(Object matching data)
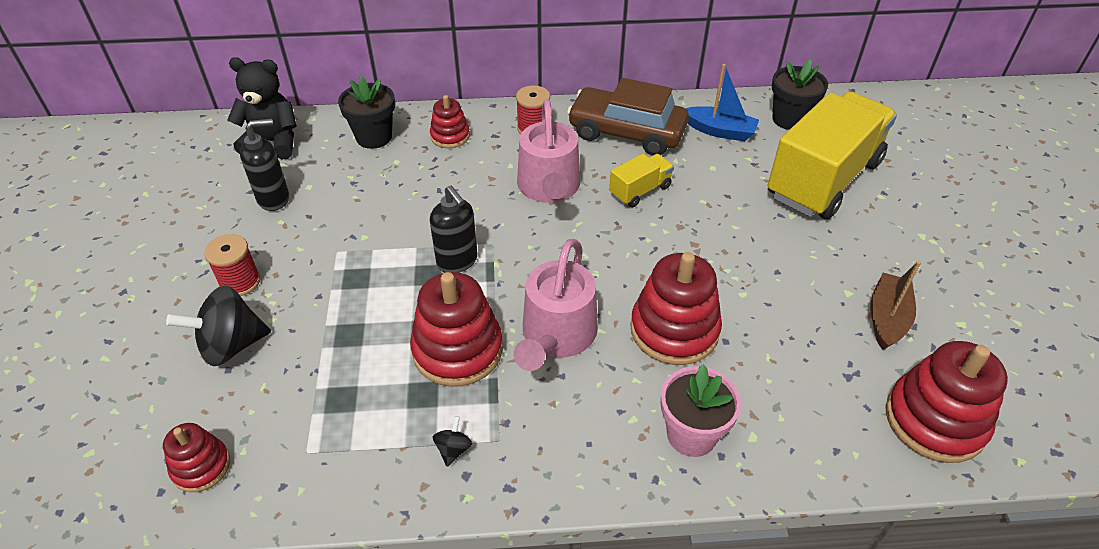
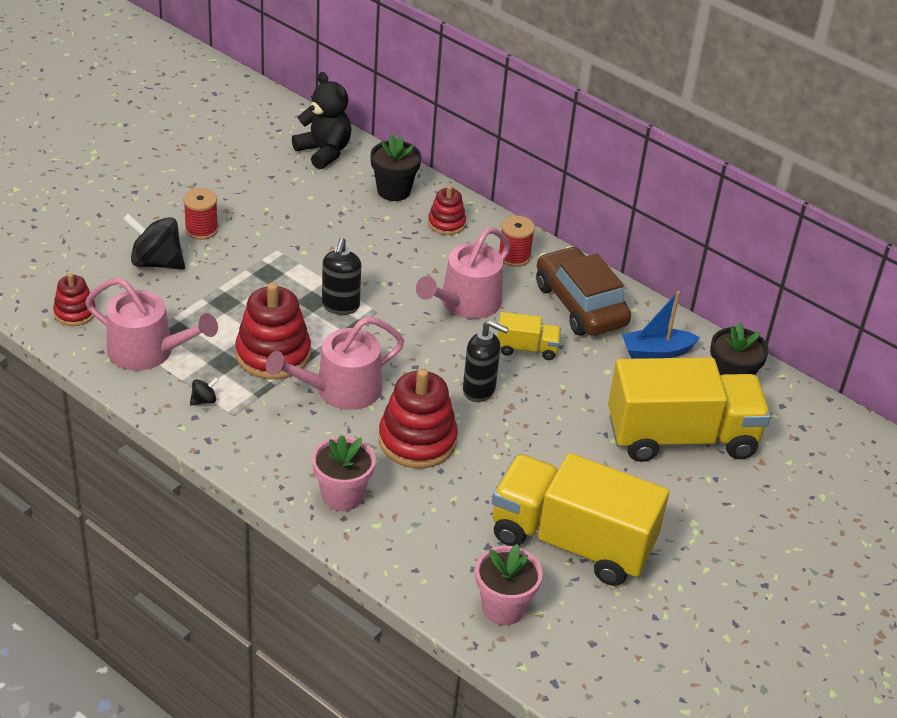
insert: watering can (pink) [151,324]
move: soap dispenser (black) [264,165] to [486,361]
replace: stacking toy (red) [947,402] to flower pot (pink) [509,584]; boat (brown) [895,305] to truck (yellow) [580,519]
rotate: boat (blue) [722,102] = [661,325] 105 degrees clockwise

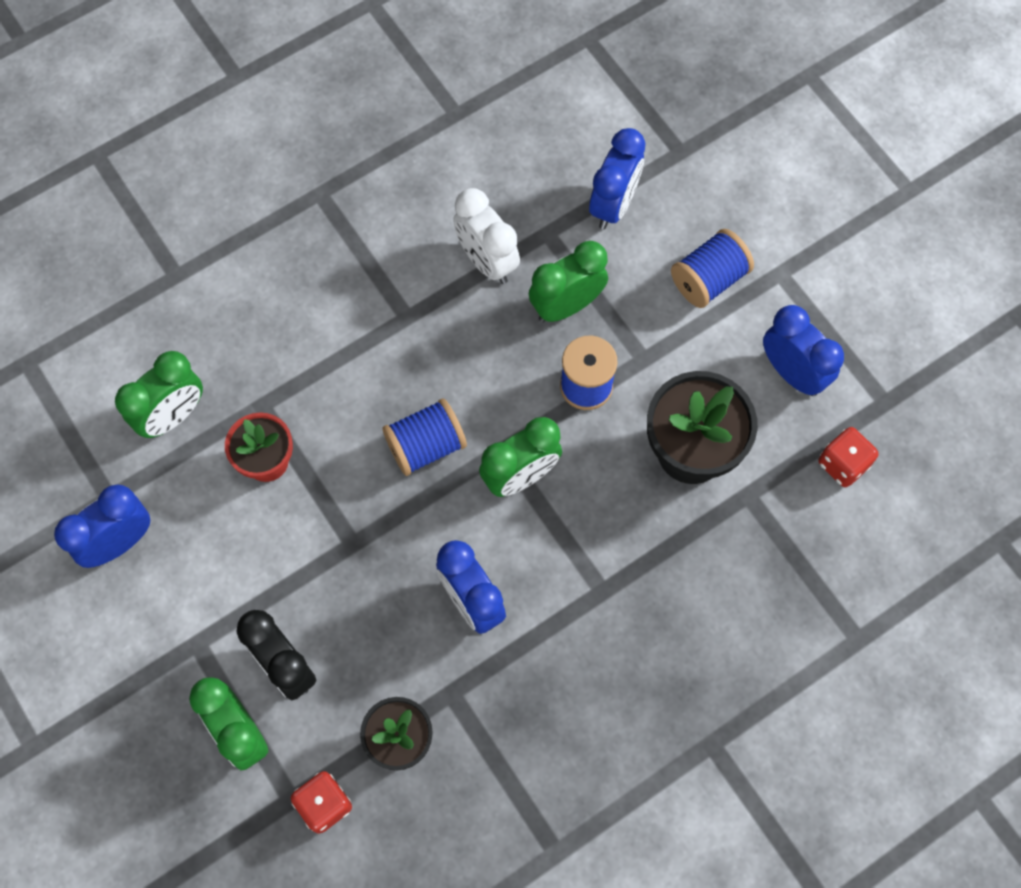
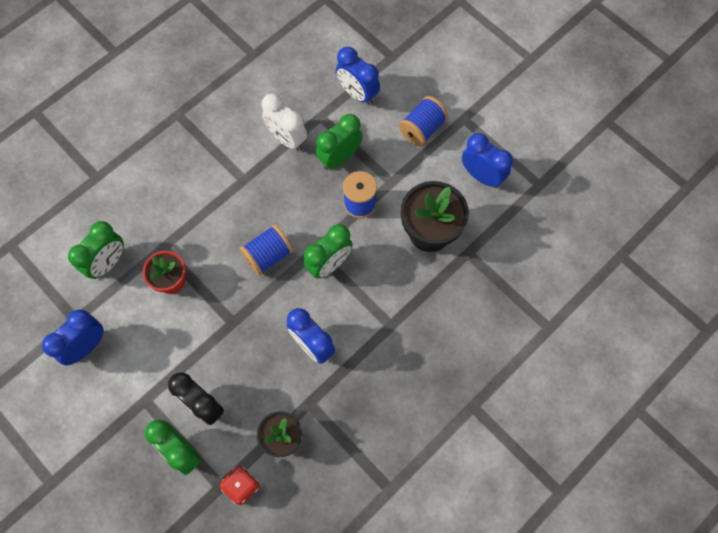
delete: dice (red) [848,457]
rotate: clock (blue) [617,178] = [358,76] 120 degrees clockwise

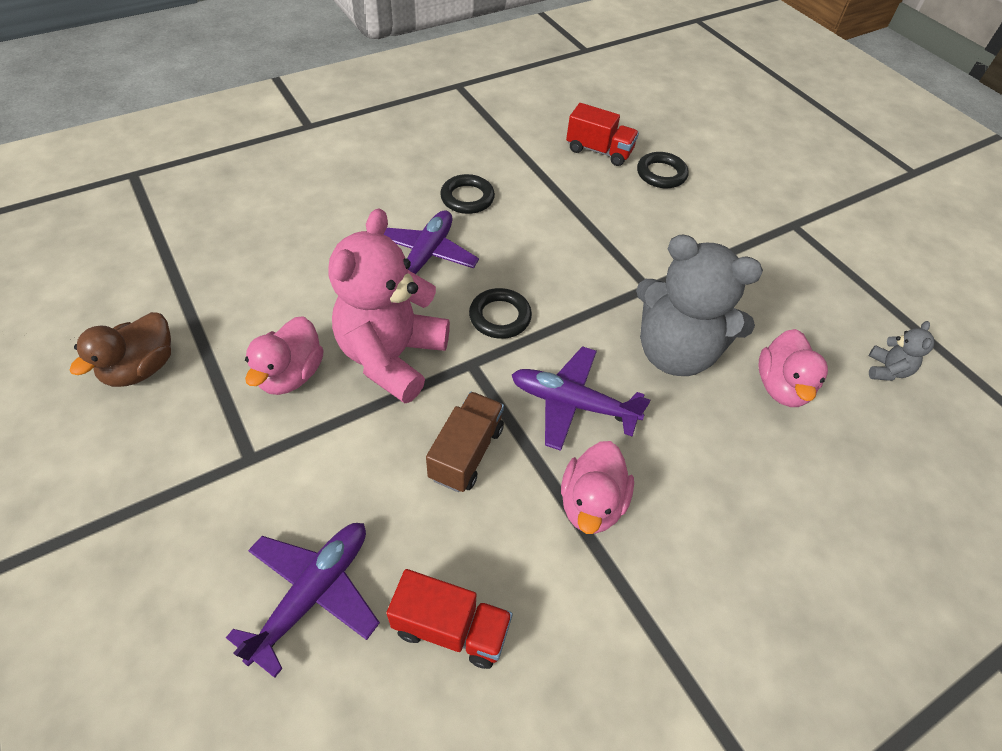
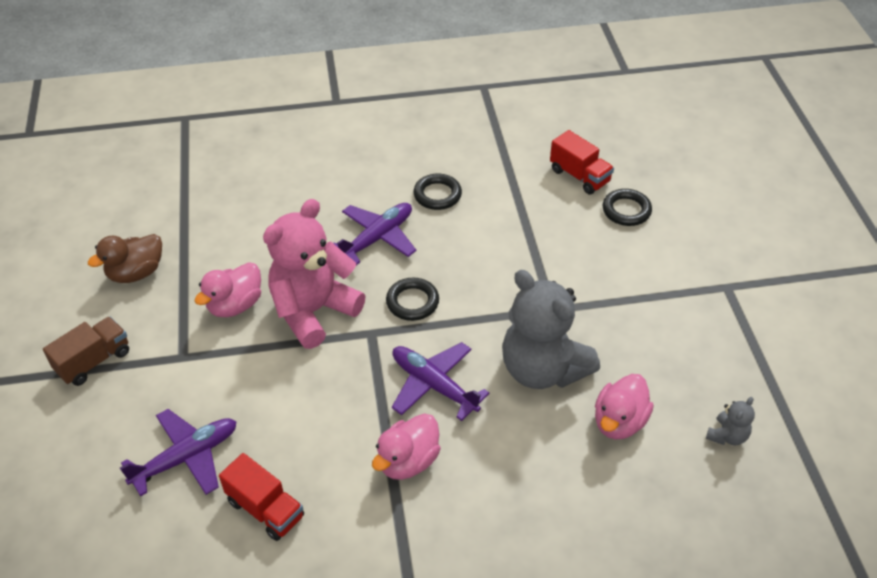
move: truck (brown) [465,442] to [86,351]

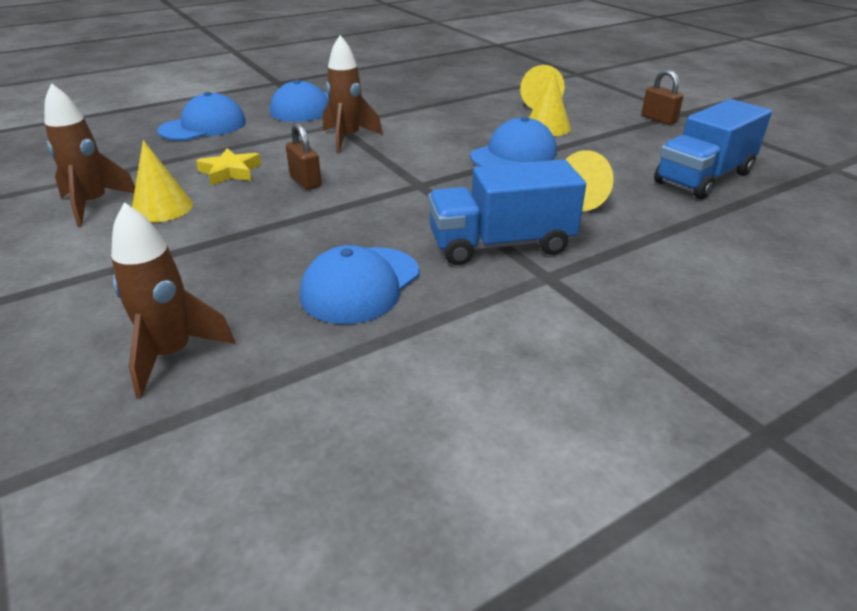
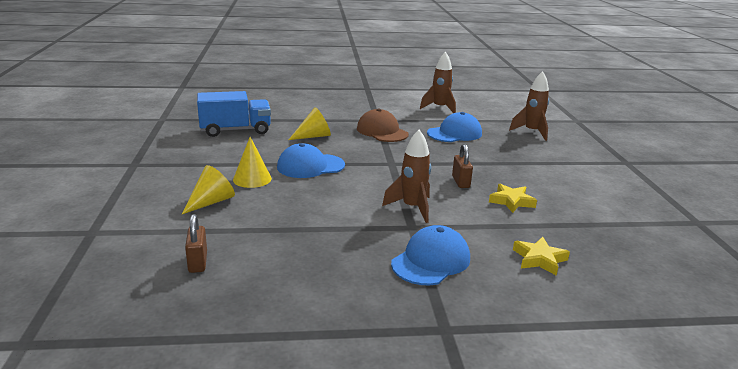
delete: cone (yellow) [162,181]
move: padlock (brown) [662,97] to [196,243]; rocket (brown) [89,154] to [438,82]
replace: truck (blue) [507,212] to cap (brown) [383,125]; cap (blue) [201,116] to star (yellow) [541,256]

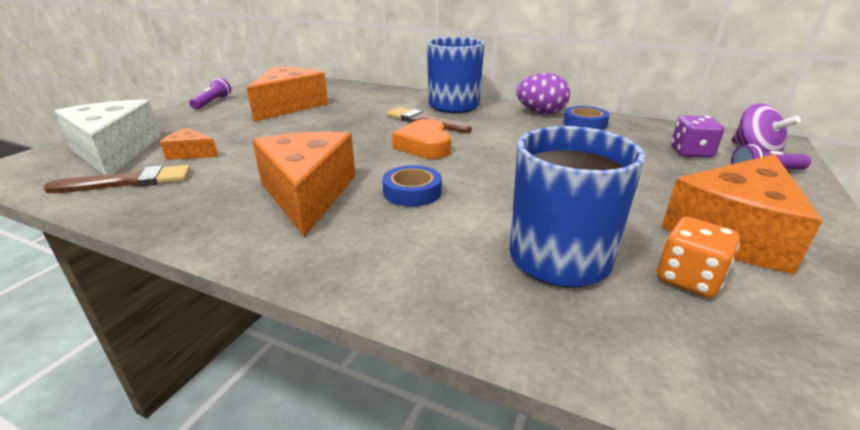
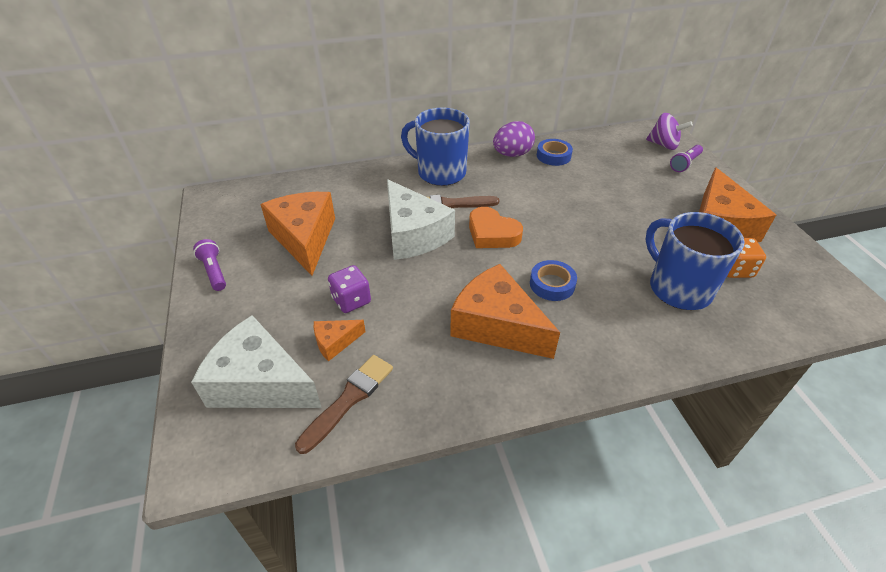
insert: cheese (white) [421,219]
move: dice (purple) [697,136] to [349,289]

Exercise objective >>
Take every line above that includes "pink" and list it.

Solution to the exercise >>
insert: watering can (pink) [151,324]
replace: stacking toy (red) [947,402] to flower pot (pink) [509,584]; boat (brown) [895,305] to truck (yellow) [580,519]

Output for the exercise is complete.